__Work to be completed__. From the entries below, reproduce exactly the line containing "white plate C3", the line containing "tan brick G1 level 1 -> tan brick D5 level 2", and every line in between, with nothing added.

__Available records__.
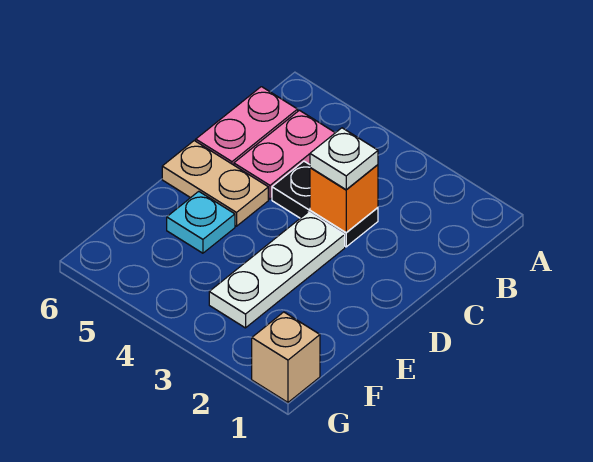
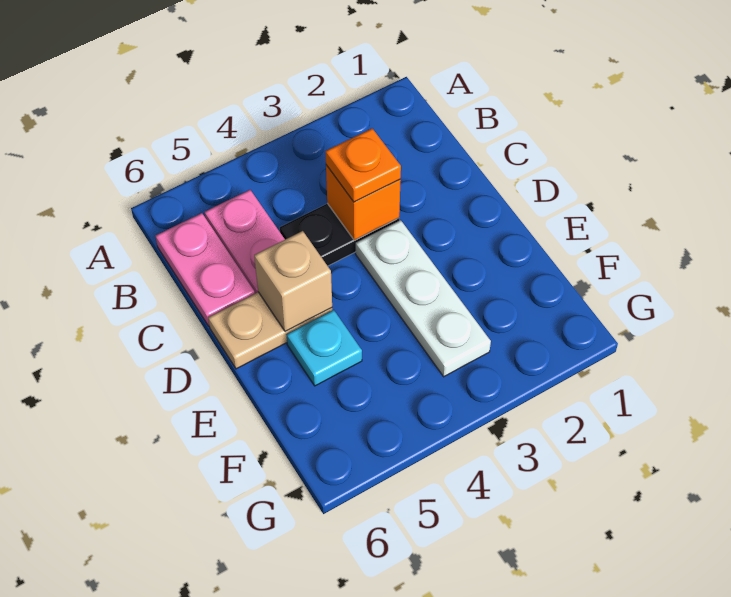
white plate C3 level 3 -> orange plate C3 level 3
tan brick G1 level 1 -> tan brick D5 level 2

...

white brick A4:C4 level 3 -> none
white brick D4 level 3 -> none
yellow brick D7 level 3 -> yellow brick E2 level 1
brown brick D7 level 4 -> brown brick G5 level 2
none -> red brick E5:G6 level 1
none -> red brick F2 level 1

---

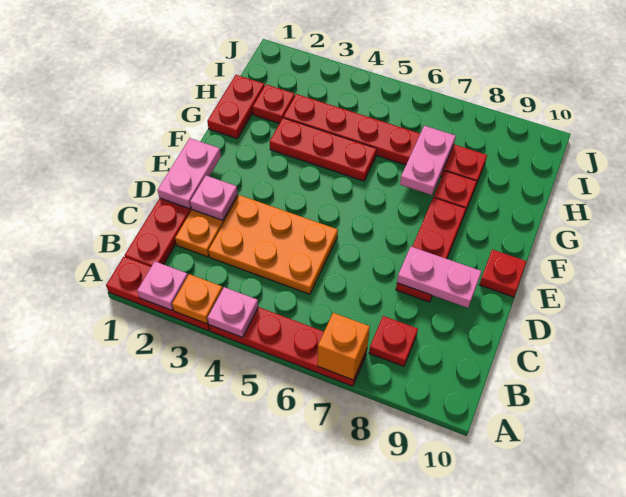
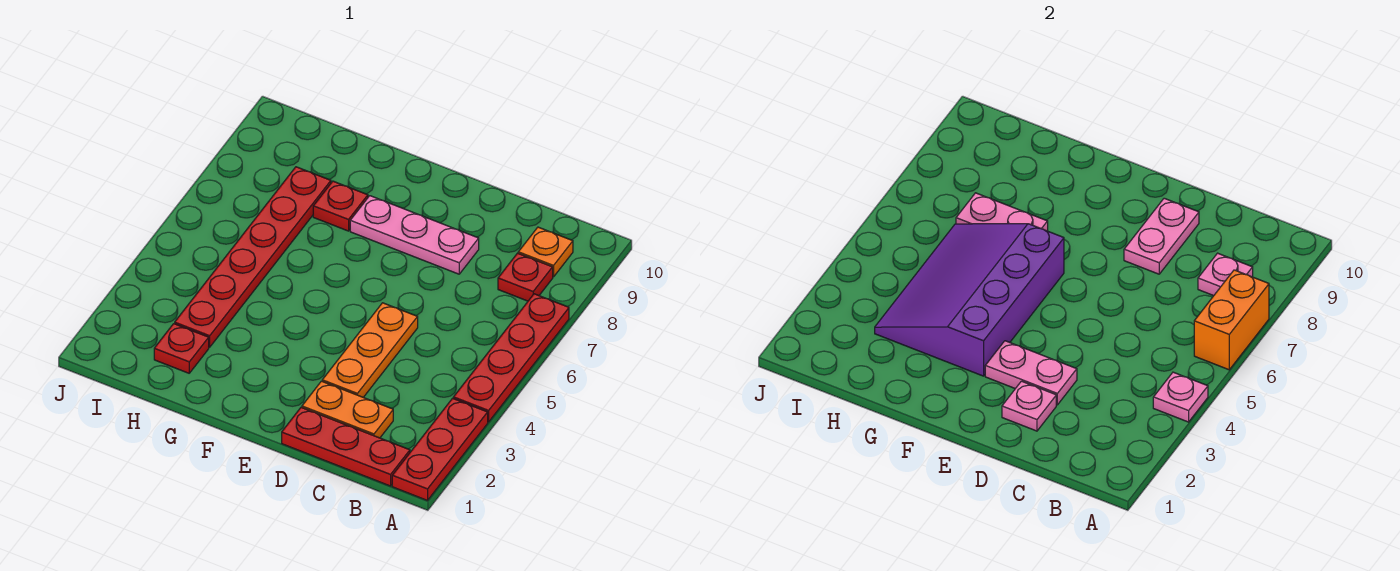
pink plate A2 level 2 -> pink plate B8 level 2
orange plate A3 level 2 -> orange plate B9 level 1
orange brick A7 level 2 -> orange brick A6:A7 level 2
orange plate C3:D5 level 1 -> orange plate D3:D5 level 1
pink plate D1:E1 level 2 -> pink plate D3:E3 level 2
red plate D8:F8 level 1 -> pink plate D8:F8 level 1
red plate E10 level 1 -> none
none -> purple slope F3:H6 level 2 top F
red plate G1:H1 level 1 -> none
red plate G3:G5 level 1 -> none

__Your response__.
white plate C3 level 3 -> orange plate C3 level 3
tan brick G1 level 1 -> tan brick D5 level 2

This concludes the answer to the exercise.